§ Job:
Pick out every line in the entries below that contains the word "stainless", and copy each of those lines.

--- start The input ---

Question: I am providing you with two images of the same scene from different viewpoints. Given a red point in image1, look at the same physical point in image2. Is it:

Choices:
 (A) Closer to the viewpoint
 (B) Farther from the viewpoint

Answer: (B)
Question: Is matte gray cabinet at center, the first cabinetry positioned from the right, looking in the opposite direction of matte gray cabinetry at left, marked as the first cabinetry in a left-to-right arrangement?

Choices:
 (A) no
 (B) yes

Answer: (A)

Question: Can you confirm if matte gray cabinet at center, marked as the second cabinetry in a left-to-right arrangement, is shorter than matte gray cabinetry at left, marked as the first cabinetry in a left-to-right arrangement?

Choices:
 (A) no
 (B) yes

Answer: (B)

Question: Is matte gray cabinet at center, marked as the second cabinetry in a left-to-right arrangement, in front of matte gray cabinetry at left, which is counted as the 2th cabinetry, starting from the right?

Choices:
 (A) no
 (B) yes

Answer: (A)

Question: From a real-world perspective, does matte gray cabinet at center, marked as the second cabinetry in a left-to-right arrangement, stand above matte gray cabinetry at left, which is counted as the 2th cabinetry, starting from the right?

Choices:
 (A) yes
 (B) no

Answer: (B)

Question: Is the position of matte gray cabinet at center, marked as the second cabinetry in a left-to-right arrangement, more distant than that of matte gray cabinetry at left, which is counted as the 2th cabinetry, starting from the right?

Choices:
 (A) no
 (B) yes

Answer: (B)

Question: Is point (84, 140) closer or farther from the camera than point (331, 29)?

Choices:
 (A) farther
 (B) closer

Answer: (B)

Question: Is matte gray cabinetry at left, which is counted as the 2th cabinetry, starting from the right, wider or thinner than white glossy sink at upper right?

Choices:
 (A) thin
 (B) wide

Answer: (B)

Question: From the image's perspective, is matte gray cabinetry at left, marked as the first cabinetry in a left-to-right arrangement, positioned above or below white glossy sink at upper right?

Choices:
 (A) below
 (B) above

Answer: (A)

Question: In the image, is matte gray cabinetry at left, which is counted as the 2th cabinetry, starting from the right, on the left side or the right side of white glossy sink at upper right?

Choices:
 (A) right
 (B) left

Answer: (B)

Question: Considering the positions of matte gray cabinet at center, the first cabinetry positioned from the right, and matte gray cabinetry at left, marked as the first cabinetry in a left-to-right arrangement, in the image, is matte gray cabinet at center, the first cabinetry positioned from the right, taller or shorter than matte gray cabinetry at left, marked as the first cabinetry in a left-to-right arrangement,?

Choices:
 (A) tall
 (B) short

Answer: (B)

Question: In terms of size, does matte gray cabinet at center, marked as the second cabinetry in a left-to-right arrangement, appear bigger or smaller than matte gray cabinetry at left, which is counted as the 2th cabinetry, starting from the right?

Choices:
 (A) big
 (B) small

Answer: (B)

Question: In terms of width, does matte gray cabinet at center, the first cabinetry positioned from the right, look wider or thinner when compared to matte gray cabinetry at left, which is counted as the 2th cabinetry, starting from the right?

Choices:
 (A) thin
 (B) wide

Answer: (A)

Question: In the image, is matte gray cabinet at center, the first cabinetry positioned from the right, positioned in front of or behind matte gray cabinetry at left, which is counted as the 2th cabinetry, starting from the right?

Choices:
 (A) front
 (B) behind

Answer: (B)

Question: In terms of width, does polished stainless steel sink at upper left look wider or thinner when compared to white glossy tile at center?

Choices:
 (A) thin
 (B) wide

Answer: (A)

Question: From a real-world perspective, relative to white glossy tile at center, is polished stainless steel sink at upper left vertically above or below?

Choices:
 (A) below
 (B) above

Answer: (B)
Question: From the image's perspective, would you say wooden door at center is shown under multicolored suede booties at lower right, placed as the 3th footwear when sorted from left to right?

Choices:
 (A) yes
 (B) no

--- end The input ---

§ Written answer:
Question: In terms of width, does polished stainless steel sink at upper left look wider or thinner when compared to white glossy tile at center?
Question: From a real-world perspective, relative to white glossy tile at center, is polished stainless steel sink at upper left vertically above or below?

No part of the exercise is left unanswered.